RECORDS SUPPLIED —
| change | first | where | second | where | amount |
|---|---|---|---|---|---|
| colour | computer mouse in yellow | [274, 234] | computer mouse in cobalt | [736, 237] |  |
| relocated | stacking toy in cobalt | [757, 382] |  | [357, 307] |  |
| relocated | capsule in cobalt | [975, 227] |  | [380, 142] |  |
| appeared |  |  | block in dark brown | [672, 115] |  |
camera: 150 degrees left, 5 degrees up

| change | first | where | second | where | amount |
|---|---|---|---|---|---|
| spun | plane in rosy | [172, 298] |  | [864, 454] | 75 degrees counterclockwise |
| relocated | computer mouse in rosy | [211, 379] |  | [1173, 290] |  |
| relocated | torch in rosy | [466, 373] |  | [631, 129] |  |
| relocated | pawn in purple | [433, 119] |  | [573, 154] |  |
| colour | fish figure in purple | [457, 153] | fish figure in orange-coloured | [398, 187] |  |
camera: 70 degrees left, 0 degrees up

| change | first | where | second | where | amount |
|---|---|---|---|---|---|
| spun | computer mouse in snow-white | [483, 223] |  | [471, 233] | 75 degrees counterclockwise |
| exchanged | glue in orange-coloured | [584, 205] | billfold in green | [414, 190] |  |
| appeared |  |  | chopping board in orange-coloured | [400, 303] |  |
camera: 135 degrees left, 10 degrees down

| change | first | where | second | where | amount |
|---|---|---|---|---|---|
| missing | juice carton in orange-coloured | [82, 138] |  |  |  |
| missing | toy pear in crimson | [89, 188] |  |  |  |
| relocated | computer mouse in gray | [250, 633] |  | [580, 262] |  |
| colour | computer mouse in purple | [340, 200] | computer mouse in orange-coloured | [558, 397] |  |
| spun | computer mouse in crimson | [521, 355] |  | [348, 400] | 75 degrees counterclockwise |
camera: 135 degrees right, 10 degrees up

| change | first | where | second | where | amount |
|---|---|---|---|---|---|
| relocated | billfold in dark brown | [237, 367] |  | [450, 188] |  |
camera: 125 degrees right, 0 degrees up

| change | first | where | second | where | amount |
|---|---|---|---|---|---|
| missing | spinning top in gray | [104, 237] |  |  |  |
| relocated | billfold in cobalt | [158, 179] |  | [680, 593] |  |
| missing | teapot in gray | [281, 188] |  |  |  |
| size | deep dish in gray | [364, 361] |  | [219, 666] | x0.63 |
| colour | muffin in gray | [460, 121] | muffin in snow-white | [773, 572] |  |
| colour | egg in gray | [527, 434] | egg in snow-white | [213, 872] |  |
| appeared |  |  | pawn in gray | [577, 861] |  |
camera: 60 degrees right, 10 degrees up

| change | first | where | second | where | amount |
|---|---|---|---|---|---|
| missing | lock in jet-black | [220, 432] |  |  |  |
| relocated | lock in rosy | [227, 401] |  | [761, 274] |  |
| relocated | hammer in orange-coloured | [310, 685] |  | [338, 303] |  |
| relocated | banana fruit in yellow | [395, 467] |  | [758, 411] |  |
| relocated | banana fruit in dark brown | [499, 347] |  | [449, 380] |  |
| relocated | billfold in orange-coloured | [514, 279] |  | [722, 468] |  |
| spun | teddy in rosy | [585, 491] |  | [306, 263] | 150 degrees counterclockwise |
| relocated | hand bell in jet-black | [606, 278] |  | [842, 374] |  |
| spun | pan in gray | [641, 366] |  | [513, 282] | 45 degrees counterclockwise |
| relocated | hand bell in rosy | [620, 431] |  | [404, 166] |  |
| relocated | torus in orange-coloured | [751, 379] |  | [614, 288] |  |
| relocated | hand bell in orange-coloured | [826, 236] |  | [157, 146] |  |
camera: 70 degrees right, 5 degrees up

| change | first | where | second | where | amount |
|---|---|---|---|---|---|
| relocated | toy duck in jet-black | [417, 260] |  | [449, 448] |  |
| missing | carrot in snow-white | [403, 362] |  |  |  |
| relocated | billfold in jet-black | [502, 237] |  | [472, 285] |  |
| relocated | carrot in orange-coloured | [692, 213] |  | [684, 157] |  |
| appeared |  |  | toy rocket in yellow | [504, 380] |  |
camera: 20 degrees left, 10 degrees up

EXERCISE PROMPT — All of the data above needs to be written out again, exactly.

WRITTEN RESPONSE —
| change | first | where | second | where | amount |
|---|---|---|---|---|---|
| colour | computer mouse in yellow | [274, 234] | computer mouse in cobalt | [736, 237] |  |
| relocated | stacking toy in cobalt | [757, 382] |  | [357, 307] |  |
| relocated | capsule in cobalt | [975, 227] |  | [380, 142] |  |
| appeared |  |  | block in dark brown | [672, 115] |  |
camera: 150 degrees left, 5 degrees up

| change | first | where | second | where | amount |
|---|---|---|---|---|---|
| spun | plane in rosy | [172, 298] |  | [864, 454] | 75 degrees counterclockwise |
| relocated | computer mouse in rosy | [211, 379] |  | [1173, 290] |  |
| relocated | torch in rosy | [466, 373] |  | [631, 129] |  |
| relocated | pawn in purple | [433, 119] |  | [573, 154] |  |
| colour | fish figure in purple | [457, 153] | fish figure in orange-coloured | [398, 187] |  |
camera: 70 degrees left, 0 degrees up

| change | first | where | second | where | amount |
|---|---|---|---|---|---|
| spun | computer mouse in snow-white | [483, 223] |  | [471, 233] | 75 degrees counterclockwise |
| exchanged | glue in orange-coloured | [584, 205] | billfold in green | [414, 190] |  |
| appeared |  |  | chopping board in orange-coloured | [400, 303] |  |
camera: 135 degrees left, 10 degrees down

| change | first | where | second | where | amount |
|---|---|---|---|---|---|
| missing | juice carton in orange-coloured | [82, 138] |  |  |  |
| missing | toy pear in crimson | [89, 188] |  |  |  |
| relocated | computer mouse in gray | [250, 633] |  | [580, 262] |  |
| colour | computer mouse in purple | [340, 200] | computer mouse in orange-coloured | [558, 397] |  |
| spun | computer mouse in crimson | [521, 355] |  | [348, 400] | 75 degrees counterclockwise |
camera: 135 degrees right, 10 degrees up

| change | first | where | second | where | amount |
|---|---|---|---|---|---|
| relocated | billfold in dark brown | [237, 367] |  | [450, 188] |  |
camera: 125 degrees right, 0 degrees up

| change | first | where | second | where | amount |
|---|---|---|---|---|---|
| missing | spinning top in gray | [104, 237] |  |  |  |
| relocated | billfold in cobalt | [158, 179] |  | [680, 593] |  |
| missing | teapot in gray | [281, 188] |  |  |  |
| size | deep dish in gray | [364, 361] |  | [219, 666] | x0.63 |
| colour | muffin in gray | [460, 121] | muffin in snow-white | [773, 572] |  |
| colour | egg in gray | [527, 434] | egg in snow-white | [213, 872] |  |
| appeared |  |  | pawn in gray | [577, 861] |  |
camera: 60 degrees right, 10 degrees up

| change | first | where | second | where | amount |
|---|---|---|---|---|---|
| missing | lock in jet-black | [220, 432] |  |  |  |
| relocated | lock in rosy | [227, 401] |  | [761, 274] |  |
| relocated | hammer in orange-coloured | [310, 685] |  | [338, 303] |  |
| relocated | banana fruit in yellow | [395, 467] |  | [758, 411] |  |
| relocated | banana fruit in dark brown | [499, 347] |  | [449, 380] |  |
| relocated | billfold in orange-coloured | [514, 279] |  | [722, 468] |  |
| spun | teddy in rosy | [585, 491] |  | [306, 263] | 150 degrees counterclockwise |
| relocated | hand bell in jet-black | [606, 278] |  | [842, 374] |  |
| spun | pan in gray | [641, 366] |  | [513, 282] | 45 degrees counterclockwise |
| relocated | hand bell in rosy | [620, 431] |  | [404, 166] |  |
| relocated | torus in orange-coloured | [751, 379] |  | [614, 288] |  |
| relocated | hand bell in orange-coloured | [826, 236] |  | [157, 146] |  |
camera: 70 degrees right, 5 degrees up

| change | first | where | second | where | amount |
|---|---|---|---|---|---|
| relocated | toy duck in jet-black | [417, 260] |  | [449, 448] |  |
| missing | carrot in snow-white | [403, 362] |  |  |  |
| relocated | billfold in jet-black | [502, 237] |  | [472, 285] |  |
| relocated | carrot in orange-coloured | [692, 213] |  | [684, 157] |  |
| appeared |  |  | toy rocket in yellow | [504, 380] |  |
camera: 20 degrees left, 10 degrees up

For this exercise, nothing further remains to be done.